▶ _Records provided_
* * * *

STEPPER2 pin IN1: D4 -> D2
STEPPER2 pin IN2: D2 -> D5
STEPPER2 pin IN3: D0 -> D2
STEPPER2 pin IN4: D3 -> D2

* * * *

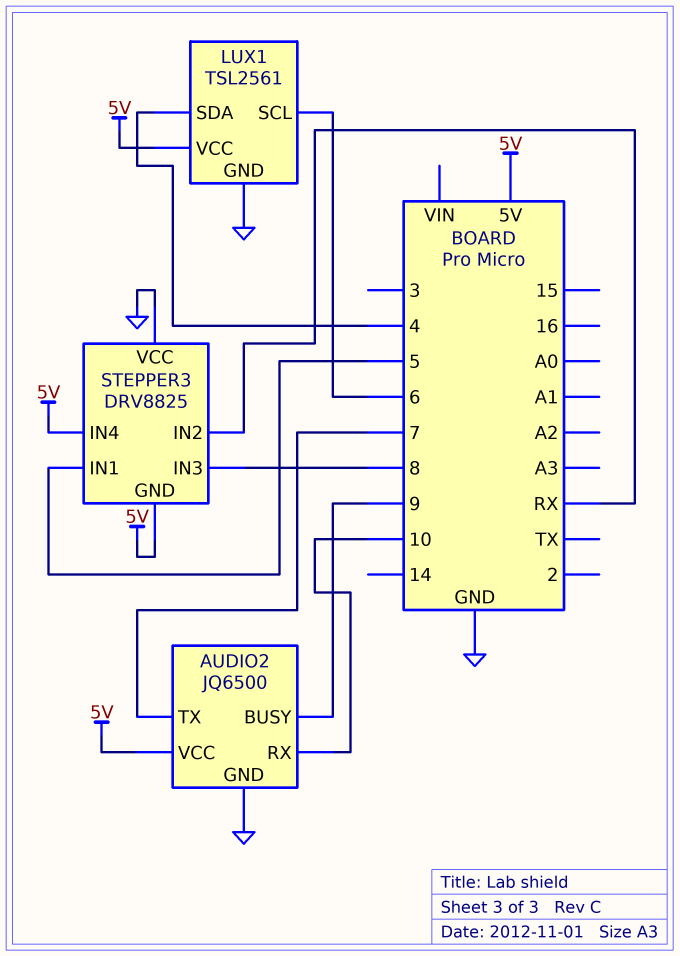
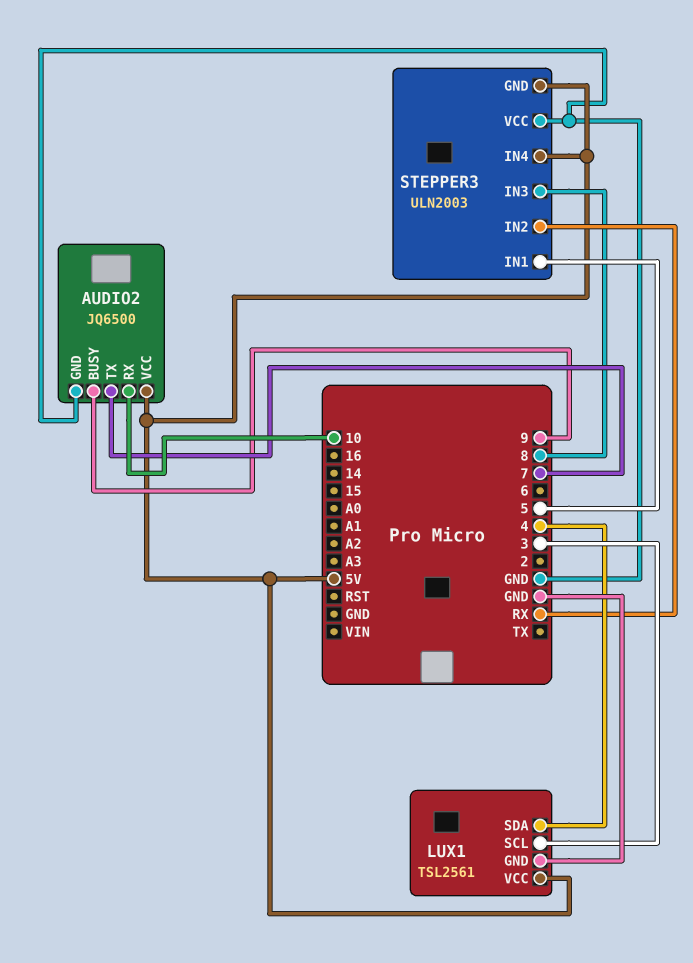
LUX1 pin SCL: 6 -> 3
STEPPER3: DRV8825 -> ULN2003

* * * *

▶ _What needs to be done_
Referring to the material above, set down exactly the lines between the line with "STEPPER2 pin IN1: D4 -> D2" and the line with "STEPPER2 pin IN4: D3 -> D2", inclusive, and no other lines.

▶ _Answer to this task_
STEPPER2 pin IN1: D4 -> D2
STEPPER2 pin IN2: D2 -> D5
STEPPER2 pin IN3: D0 -> D2
STEPPER2 pin IN4: D3 -> D2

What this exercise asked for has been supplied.